> _作業内容_
以下のリストのうち、文字列「kern」を含む行をすべて写し取って報告せよ。

[抽出レコード]
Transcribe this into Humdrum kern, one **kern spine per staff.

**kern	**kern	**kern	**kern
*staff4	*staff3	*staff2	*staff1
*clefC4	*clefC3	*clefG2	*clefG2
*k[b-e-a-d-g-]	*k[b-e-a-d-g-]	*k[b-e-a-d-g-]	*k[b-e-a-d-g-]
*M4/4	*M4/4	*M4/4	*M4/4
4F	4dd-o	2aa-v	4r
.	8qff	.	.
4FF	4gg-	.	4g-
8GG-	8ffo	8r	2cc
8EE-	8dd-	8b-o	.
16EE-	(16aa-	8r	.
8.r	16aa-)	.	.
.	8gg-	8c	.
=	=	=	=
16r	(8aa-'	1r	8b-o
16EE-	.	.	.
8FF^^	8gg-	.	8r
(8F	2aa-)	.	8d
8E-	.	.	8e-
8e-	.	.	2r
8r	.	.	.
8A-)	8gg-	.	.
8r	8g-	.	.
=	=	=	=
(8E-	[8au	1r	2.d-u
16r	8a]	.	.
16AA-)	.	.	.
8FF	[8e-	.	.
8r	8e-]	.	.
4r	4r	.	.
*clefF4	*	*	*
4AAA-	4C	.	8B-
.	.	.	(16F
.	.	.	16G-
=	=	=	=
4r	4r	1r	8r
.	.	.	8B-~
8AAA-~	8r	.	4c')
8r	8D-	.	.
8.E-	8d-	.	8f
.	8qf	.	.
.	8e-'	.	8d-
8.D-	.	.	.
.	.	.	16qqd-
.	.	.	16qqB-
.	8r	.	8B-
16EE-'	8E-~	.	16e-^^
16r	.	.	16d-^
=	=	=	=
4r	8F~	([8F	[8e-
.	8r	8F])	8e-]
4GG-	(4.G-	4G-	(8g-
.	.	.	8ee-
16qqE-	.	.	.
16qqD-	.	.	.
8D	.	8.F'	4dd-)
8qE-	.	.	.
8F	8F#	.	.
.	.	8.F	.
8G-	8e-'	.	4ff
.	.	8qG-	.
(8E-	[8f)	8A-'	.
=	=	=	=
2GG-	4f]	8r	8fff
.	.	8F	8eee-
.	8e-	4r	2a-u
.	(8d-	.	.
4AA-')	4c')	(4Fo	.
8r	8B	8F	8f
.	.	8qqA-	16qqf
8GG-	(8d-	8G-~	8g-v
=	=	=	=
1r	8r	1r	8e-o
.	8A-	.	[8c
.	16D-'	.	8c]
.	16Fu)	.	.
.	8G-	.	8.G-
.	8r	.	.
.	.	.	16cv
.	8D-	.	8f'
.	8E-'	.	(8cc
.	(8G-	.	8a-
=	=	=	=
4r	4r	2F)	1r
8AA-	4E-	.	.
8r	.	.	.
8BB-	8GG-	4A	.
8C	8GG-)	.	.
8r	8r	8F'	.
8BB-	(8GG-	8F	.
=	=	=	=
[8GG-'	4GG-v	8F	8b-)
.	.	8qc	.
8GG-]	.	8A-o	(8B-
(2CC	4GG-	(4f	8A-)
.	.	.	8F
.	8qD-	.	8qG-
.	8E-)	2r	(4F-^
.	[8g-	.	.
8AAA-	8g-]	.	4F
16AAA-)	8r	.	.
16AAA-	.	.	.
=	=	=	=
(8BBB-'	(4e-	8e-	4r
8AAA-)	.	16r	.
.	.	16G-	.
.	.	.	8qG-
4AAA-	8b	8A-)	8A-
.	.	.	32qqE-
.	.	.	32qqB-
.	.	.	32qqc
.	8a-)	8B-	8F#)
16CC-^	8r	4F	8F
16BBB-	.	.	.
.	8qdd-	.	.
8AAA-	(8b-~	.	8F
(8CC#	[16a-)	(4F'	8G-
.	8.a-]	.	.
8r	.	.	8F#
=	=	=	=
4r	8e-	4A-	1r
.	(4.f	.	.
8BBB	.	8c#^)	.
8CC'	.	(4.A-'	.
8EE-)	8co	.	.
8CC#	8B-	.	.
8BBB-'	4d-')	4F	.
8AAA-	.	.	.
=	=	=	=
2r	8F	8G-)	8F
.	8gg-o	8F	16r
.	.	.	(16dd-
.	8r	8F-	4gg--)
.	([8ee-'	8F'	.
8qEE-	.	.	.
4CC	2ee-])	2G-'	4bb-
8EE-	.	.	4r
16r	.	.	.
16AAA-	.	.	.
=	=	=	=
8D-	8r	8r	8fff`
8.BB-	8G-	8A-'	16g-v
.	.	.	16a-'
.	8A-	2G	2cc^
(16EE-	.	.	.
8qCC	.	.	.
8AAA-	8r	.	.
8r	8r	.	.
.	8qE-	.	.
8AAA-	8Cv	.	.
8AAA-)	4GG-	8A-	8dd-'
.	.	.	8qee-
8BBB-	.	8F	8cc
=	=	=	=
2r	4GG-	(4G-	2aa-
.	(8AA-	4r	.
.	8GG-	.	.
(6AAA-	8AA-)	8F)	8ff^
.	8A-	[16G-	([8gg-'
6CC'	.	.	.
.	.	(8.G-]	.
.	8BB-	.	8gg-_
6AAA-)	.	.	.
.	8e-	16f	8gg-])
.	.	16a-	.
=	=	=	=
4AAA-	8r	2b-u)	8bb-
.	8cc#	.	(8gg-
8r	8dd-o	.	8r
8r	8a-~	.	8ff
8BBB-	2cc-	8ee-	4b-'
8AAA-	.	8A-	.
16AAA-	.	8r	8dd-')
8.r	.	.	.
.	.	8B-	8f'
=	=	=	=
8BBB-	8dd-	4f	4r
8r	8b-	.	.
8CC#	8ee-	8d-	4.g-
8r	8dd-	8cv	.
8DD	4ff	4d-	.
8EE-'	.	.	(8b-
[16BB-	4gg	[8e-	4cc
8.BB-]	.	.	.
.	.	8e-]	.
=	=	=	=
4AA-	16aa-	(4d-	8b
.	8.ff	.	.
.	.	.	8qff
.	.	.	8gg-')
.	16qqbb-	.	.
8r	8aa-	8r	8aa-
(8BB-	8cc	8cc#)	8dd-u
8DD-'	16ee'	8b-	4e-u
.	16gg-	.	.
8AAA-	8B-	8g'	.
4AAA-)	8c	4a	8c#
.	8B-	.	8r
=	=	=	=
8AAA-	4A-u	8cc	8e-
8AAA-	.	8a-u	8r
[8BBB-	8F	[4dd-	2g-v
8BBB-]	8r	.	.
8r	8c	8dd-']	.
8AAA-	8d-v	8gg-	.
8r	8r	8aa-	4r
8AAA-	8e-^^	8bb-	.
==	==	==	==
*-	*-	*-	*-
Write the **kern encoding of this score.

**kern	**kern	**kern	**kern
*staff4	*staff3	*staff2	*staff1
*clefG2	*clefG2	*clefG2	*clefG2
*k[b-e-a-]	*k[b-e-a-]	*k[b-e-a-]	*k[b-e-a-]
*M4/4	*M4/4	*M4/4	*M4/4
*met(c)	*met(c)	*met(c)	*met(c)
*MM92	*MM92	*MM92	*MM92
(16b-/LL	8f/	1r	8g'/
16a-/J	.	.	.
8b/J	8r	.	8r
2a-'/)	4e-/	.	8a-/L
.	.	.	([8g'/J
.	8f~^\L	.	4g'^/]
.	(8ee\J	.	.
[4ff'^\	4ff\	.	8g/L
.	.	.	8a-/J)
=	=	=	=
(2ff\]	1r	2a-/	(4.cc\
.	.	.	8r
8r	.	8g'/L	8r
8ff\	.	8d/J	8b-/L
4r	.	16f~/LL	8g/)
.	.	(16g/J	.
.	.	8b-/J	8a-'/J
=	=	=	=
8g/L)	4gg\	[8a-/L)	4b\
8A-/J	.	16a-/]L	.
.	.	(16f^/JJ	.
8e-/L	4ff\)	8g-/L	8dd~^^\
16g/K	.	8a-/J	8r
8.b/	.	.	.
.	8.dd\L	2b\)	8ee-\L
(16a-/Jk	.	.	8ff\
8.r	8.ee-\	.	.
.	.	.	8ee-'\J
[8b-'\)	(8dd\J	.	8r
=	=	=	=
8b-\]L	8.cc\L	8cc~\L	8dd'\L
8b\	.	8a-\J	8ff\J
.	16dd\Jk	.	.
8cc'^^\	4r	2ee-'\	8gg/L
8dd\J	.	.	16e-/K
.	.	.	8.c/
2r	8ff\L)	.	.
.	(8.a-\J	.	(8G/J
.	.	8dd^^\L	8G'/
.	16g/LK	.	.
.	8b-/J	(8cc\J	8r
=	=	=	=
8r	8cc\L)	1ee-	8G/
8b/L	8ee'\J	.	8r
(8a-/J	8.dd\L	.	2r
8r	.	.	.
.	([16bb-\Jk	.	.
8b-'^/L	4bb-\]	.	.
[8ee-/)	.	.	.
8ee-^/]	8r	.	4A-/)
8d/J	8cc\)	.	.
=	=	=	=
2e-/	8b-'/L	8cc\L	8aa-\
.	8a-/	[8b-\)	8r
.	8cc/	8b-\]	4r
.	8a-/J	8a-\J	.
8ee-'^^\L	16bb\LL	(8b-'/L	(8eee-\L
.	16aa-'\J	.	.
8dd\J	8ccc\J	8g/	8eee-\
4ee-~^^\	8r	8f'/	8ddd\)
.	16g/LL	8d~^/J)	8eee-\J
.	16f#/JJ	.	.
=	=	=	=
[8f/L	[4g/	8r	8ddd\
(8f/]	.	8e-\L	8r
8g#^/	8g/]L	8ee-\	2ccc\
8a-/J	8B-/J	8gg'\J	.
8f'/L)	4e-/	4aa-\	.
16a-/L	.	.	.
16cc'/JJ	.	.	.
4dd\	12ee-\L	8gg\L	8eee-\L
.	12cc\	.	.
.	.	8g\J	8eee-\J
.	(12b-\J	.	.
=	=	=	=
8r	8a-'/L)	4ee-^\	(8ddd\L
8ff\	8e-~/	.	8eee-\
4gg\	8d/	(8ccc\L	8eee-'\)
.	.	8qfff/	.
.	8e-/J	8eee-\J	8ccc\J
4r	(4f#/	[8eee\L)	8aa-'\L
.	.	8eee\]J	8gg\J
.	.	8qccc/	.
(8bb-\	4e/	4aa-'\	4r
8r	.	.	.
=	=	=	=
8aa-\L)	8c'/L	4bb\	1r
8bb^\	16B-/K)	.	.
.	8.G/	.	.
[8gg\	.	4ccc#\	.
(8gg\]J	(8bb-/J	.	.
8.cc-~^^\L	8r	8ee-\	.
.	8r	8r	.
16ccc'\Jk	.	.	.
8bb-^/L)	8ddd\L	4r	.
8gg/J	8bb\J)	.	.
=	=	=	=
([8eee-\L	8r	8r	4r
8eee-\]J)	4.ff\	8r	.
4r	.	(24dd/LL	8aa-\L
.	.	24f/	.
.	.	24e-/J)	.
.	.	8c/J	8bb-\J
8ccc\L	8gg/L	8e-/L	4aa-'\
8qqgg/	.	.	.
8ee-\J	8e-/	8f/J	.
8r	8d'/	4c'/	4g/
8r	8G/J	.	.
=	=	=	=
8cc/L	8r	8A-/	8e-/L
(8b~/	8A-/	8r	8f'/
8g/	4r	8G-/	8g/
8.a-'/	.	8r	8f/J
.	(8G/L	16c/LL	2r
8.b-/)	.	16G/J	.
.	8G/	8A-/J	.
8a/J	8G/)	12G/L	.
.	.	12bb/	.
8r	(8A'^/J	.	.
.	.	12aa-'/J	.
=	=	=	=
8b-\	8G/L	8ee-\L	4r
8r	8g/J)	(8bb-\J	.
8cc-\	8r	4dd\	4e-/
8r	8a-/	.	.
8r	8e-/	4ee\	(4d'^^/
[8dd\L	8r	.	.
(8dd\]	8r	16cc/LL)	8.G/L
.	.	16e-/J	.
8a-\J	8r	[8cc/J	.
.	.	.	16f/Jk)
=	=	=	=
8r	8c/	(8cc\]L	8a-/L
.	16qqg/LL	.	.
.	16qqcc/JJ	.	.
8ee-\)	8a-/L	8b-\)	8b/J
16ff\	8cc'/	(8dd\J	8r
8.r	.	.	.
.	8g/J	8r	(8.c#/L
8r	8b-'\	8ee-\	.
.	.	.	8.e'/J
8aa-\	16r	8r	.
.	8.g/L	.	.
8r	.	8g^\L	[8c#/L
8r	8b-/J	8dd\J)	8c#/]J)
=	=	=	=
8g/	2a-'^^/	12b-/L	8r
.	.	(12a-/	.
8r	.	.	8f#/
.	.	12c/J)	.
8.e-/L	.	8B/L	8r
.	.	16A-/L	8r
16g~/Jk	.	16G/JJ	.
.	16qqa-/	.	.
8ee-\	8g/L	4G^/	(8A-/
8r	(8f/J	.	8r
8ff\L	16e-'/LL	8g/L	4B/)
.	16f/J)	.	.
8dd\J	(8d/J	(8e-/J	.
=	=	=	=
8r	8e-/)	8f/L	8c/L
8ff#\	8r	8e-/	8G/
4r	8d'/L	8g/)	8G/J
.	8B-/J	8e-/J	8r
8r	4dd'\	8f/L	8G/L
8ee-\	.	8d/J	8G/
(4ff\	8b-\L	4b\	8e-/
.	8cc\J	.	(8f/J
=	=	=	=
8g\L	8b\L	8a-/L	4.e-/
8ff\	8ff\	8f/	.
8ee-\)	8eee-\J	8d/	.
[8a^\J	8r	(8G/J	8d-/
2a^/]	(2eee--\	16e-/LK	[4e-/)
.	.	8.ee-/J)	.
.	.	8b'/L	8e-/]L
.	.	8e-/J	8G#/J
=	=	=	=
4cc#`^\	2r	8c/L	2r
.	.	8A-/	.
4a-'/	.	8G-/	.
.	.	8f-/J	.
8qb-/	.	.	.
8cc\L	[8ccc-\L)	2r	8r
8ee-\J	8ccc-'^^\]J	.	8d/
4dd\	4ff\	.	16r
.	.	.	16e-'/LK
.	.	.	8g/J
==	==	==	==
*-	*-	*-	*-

> _出力全文_
Transcribe this into Humdrum kern, one **kern spine per staff.
**kern	**kern	**kern	**kern
Write the **kern encoding of this score.
**kern	**kern	**kern	**kern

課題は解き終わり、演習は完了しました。